┌──

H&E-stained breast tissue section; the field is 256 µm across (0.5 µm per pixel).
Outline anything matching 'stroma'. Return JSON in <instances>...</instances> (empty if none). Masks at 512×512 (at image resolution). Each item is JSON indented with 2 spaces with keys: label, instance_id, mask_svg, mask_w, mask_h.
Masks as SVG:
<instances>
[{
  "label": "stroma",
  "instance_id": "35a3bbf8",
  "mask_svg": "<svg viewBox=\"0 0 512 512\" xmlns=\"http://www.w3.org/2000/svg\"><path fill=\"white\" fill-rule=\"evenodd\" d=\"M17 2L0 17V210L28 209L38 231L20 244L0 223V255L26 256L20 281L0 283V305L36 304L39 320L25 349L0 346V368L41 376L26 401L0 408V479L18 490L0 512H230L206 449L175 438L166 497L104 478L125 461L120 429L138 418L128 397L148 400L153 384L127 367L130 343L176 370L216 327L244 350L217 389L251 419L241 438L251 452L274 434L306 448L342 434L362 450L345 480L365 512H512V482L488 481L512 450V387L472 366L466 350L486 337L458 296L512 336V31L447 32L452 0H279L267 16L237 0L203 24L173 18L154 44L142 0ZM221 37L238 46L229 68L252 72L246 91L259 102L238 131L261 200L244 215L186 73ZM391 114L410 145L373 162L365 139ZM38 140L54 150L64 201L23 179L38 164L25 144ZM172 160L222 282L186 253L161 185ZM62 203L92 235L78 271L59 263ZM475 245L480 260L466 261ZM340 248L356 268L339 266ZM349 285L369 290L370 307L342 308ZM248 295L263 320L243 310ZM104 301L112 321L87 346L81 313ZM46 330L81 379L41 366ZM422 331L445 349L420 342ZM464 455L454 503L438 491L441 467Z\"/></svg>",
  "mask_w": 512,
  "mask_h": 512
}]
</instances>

└──

TASK DESCRIPTION:
From the first line to the last, please quote the material above exactly.

RESULT:
H&E-stained breast tissue section; the field is 256 µm across (0.5 µm per pixel).
Outline anything matching 'stroma'. Return JSON in <instances>...</instances> (empty if none). Masks at 512×512 (at image resolution). Each item is JSON indented with 2 spaces with keys: label, instance_id, mask_svg, mask_w, mask_h.
Masks as SVG:
<instances>
[{
  "label": "stroma",
  "instance_id": "35a3bbf8",
  "mask_svg": "<svg viewBox=\"0 0 512 512\" xmlns=\"http://www.w3.org/2000/svg\"><path fill=\"white\" fill-rule=\"evenodd\" d=\"M17 2L0 17V210L28 209L38 231L20 244L0 223V255L26 256L20 281L0 283V305L36 304L39 320L25 349L0 346V368L41 376L26 401L0 408V479L18 490L0 512H230L206 449L175 438L166 497L104 478L125 461L120 429L138 418L128 397L148 400L153 384L127 367L130 343L176 370L216 327L244 350L217 389L251 419L241 438L251 452L274 434L306 448L342 434L362 450L345 480L365 512H512V482L488 481L512 450V387L472 366L466 350L486 337L458 296L512 336V31L447 32L452 0H279L267 16L237 0L203 24L173 18L154 44L142 0ZM221 37L238 46L229 68L252 72L246 91L259 102L238 131L261 200L244 215L186 73ZM391 114L410 145L373 162L365 139ZM38 140L54 150L64 201L23 179L38 164L25 144ZM172 160L222 282L186 253L161 185ZM62 203L92 235L78 271L59 263ZM475 245L480 260L466 261ZM340 248L356 268L339 266ZM349 285L369 290L370 307L342 308ZM248 295L263 320L243 310ZM104 301L112 321L87 346L81 313ZM46 330L81 379L41 366ZM422 331L445 349L420 342ZM464 455L454 503L438 491L441 467Z\"/></svg>",
  "mask_w": 512,
  "mask_h": 512
}]
</instances>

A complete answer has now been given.